## [Items from a dataset]
————————

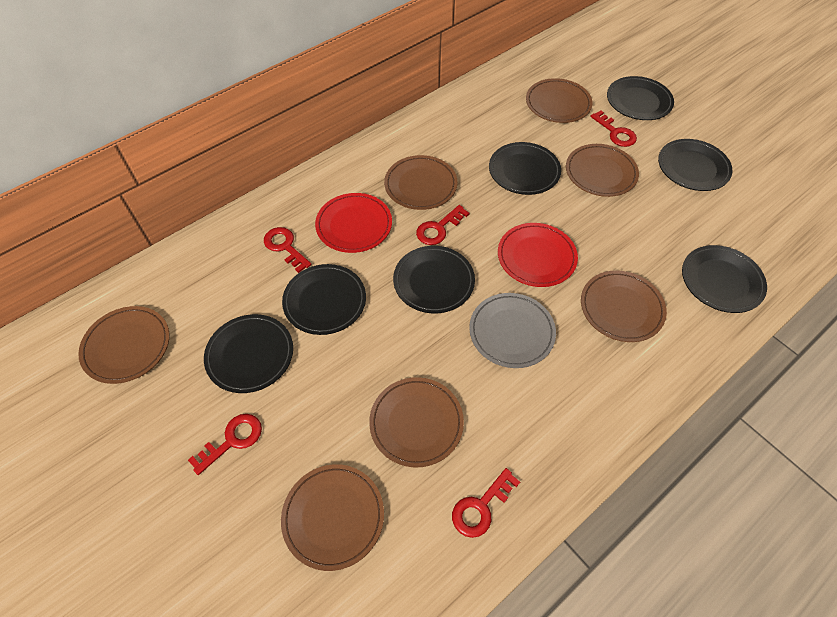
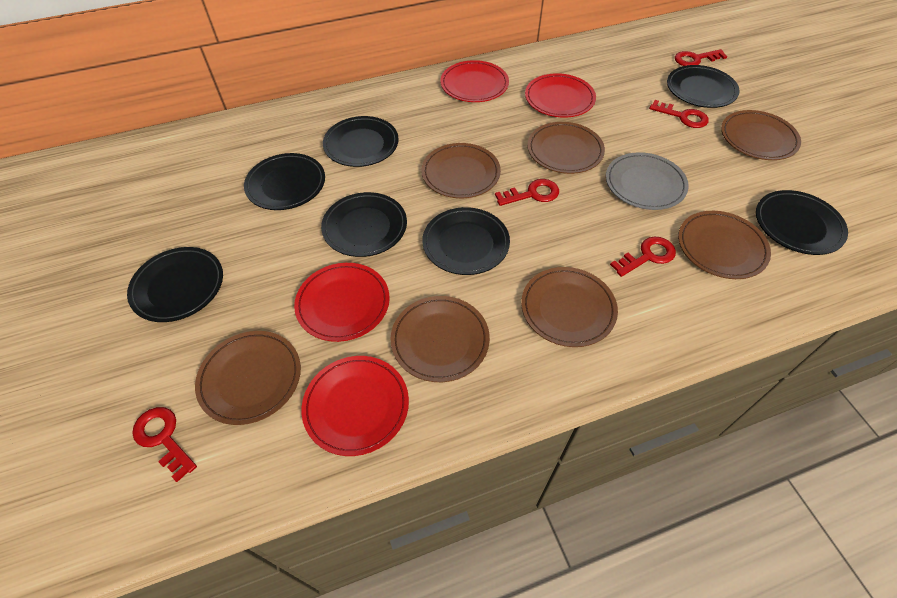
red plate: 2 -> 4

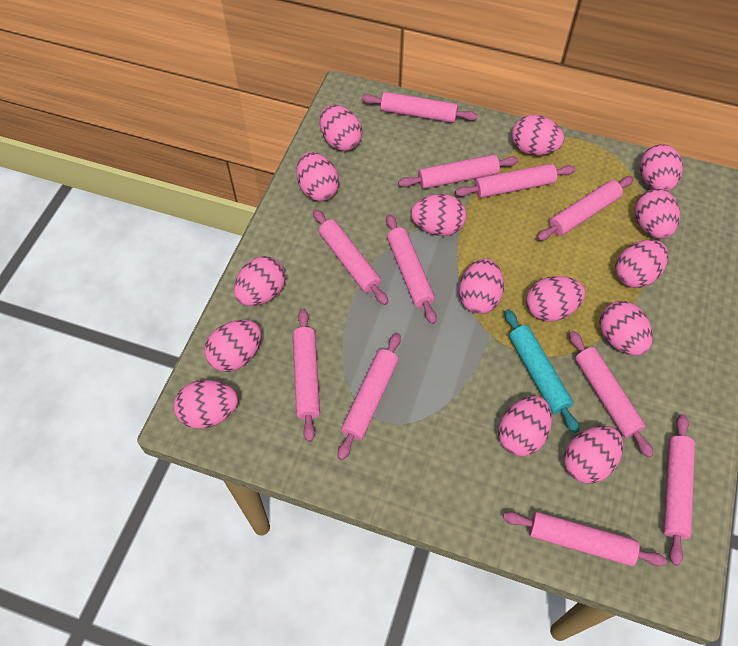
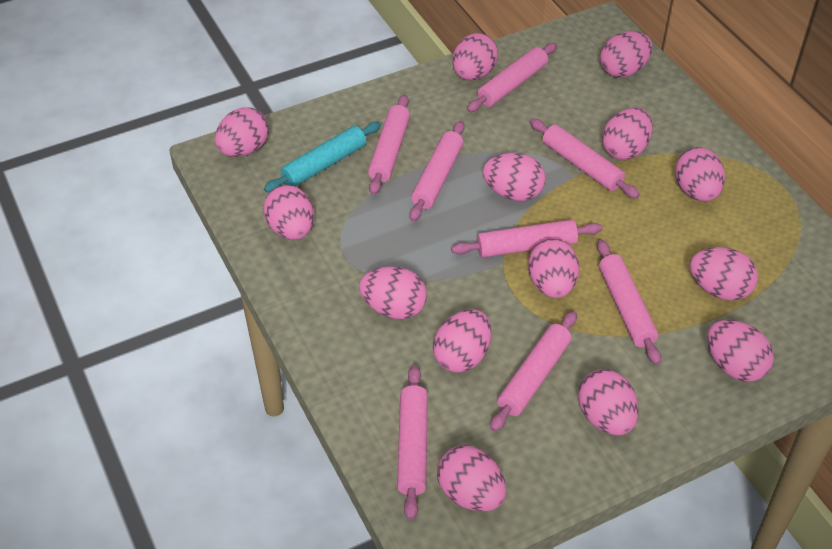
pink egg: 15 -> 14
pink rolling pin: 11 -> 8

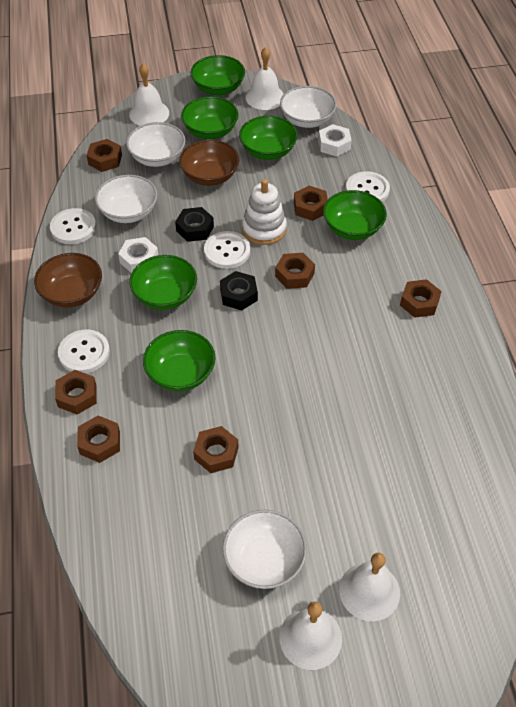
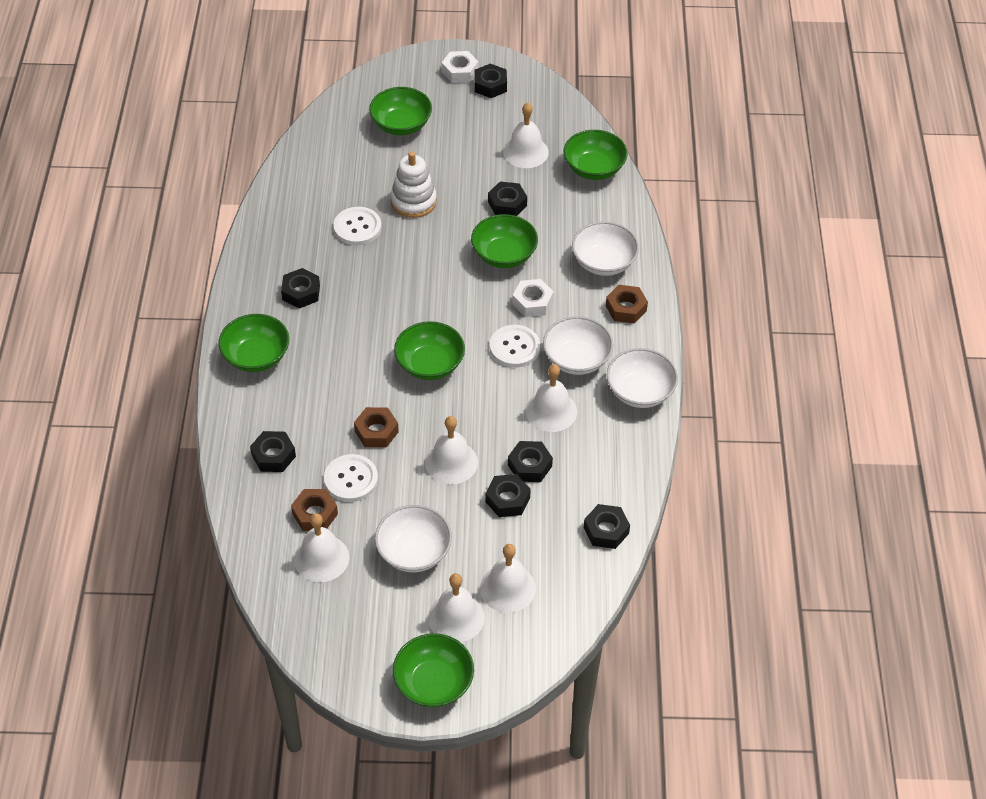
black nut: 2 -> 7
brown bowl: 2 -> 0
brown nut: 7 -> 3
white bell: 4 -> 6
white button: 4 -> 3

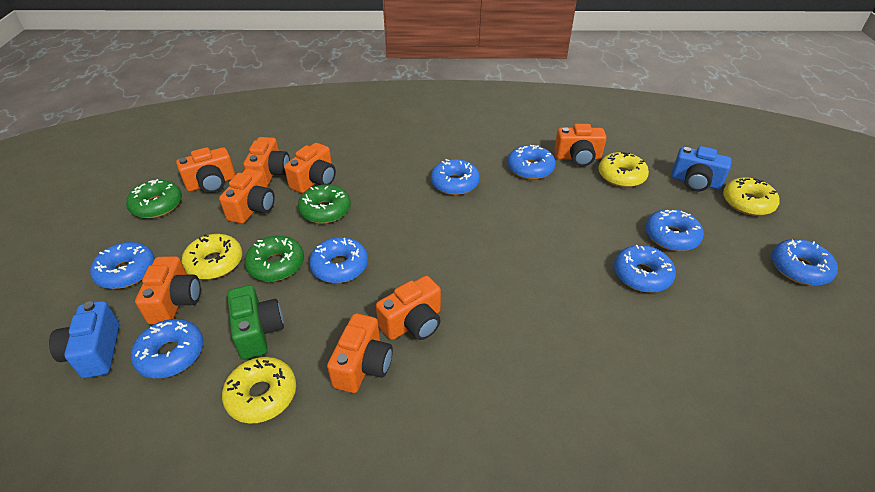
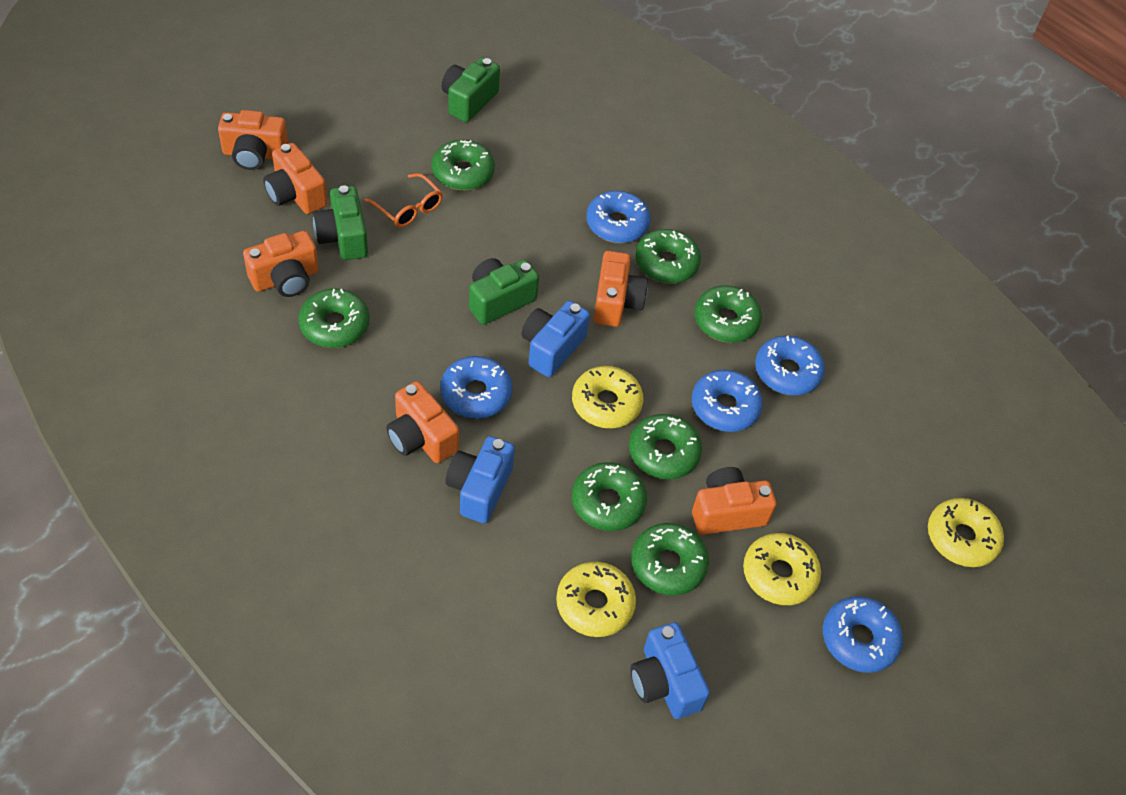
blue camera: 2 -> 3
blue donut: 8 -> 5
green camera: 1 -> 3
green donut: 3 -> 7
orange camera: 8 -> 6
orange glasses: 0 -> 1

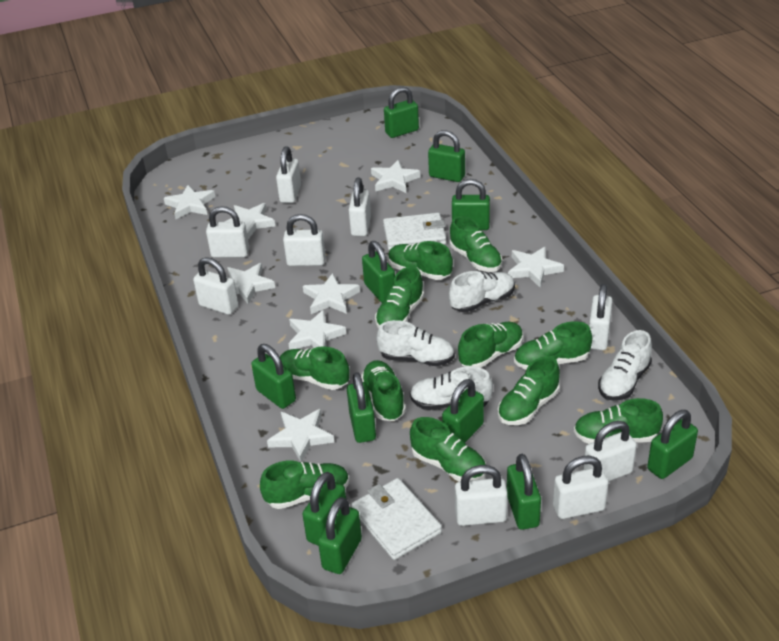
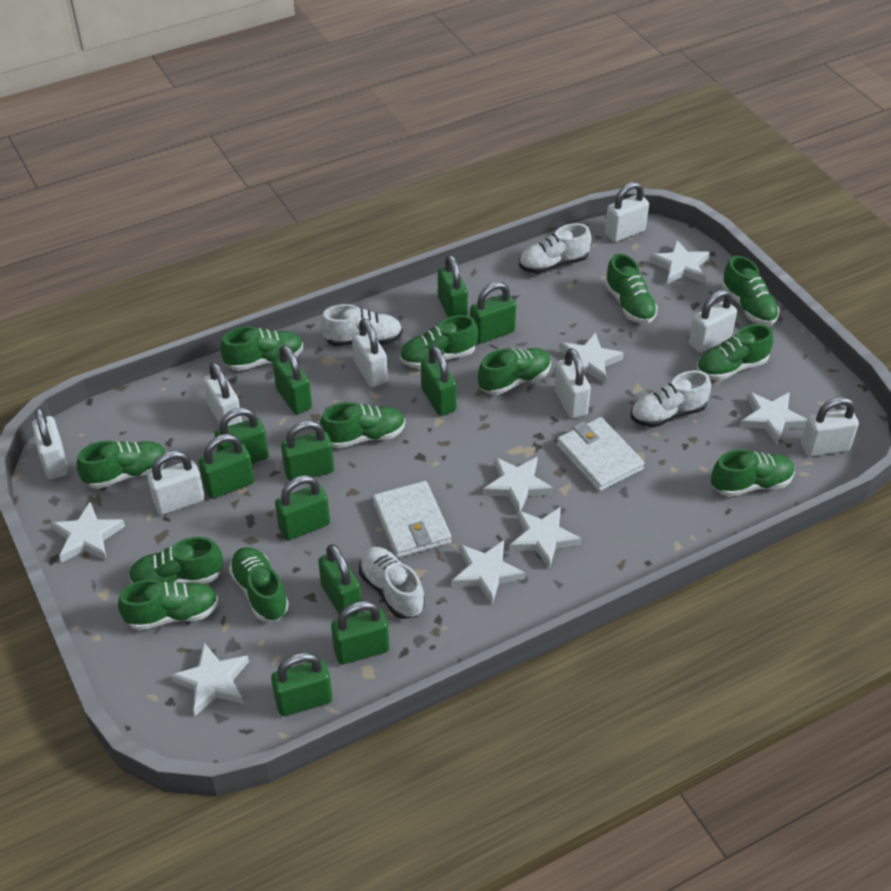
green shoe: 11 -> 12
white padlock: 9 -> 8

————————

## [Task item]
Give again, word for word, the lines above from the one with "orange glasses: 0 -> 1" through the final line of the data, both ends included. Do not copy any picture.

## [Result]
orange glasses: 0 -> 1

green shoe: 11 -> 12
white padlock: 9 -> 8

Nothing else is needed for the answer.